(Items listed in a dataset)

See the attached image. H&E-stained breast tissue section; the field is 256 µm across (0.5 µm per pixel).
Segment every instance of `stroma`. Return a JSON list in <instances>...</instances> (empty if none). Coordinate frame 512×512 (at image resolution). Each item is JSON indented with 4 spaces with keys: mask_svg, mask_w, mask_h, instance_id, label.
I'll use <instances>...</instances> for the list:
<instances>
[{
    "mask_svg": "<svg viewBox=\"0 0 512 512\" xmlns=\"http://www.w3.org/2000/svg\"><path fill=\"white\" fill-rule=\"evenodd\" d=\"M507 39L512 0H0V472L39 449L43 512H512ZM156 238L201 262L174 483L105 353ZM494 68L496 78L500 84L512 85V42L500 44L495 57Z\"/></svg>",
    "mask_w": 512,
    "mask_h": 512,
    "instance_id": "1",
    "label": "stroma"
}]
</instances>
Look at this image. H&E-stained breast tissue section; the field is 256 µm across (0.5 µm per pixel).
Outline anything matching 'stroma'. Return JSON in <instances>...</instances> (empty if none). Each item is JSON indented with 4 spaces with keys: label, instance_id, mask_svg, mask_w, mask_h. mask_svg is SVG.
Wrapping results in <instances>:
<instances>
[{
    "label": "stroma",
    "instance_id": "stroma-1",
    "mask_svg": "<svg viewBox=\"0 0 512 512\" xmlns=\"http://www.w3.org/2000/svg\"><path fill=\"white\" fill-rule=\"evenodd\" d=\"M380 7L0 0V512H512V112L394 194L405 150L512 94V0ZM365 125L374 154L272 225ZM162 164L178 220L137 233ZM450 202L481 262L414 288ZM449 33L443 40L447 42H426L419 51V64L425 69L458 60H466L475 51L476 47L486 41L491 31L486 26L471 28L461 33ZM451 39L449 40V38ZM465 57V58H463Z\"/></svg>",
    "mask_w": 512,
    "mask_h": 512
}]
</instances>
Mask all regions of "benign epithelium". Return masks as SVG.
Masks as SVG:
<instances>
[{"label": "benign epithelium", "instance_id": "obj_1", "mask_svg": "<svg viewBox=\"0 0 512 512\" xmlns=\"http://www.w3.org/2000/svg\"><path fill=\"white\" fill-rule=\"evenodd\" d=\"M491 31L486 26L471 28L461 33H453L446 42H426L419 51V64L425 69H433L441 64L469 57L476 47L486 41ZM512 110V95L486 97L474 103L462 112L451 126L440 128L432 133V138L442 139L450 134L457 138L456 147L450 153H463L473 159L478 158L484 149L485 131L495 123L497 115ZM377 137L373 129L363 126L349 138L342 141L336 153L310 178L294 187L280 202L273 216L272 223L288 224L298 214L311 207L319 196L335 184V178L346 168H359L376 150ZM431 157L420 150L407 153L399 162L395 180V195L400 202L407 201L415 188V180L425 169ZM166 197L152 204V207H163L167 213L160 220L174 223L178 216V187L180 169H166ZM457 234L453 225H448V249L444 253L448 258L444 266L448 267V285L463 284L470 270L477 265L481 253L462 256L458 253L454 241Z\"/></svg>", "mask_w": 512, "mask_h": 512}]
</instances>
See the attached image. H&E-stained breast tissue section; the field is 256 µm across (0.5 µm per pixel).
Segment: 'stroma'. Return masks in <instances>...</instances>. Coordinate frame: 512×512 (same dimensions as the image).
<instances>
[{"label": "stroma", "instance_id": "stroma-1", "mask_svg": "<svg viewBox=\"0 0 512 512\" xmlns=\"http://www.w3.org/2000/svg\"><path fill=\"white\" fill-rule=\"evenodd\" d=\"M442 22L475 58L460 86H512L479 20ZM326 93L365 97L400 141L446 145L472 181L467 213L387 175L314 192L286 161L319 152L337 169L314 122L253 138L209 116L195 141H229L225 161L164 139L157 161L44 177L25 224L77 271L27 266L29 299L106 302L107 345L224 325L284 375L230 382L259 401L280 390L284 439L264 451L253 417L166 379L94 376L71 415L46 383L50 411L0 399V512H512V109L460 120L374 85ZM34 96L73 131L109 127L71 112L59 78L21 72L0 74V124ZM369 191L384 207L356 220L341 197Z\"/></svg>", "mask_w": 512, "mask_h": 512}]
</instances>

DIRECTIONS FOR THIS TASK
Please return every line from the first one in the records above down to the line containing "Look at this", including both, exactly as written and nothing more.

SOLUTION BELOW
See the attached image. H&E-stained breast tissue section; the field is 256 µm across (0.5 µm per pixel).
Segment every instance of `stroma`. Return a JSON list in <instances>...</instances> (empty if none). Coordinate frame 512×512 (at image resolution). Each item is JSON indented with 4 spaces with keys: mask_svg, mask_w, mask_h, instance_id, label.
I'll use <instances>...</instances> for the list:
<instances>
[{
    "mask_svg": "<svg viewBox=\"0 0 512 512\" xmlns=\"http://www.w3.org/2000/svg\"><path fill=\"white\" fill-rule=\"evenodd\" d=\"M507 39L512 0H0V472L39 449L43 512H512ZM156 238L201 262L174 483L105 353ZM494 68L496 78L500 84L512 85V42L500 44L495 57Z\"/></svg>",
    "mask_w": 512,
    "mask_h": 512,
    "instance_id": "1",
    "label": "stroma"
}]
</instances>
Look at this image. H&E-stained breast tissue section; the field is 256 µm across (0.5 µm per pixel).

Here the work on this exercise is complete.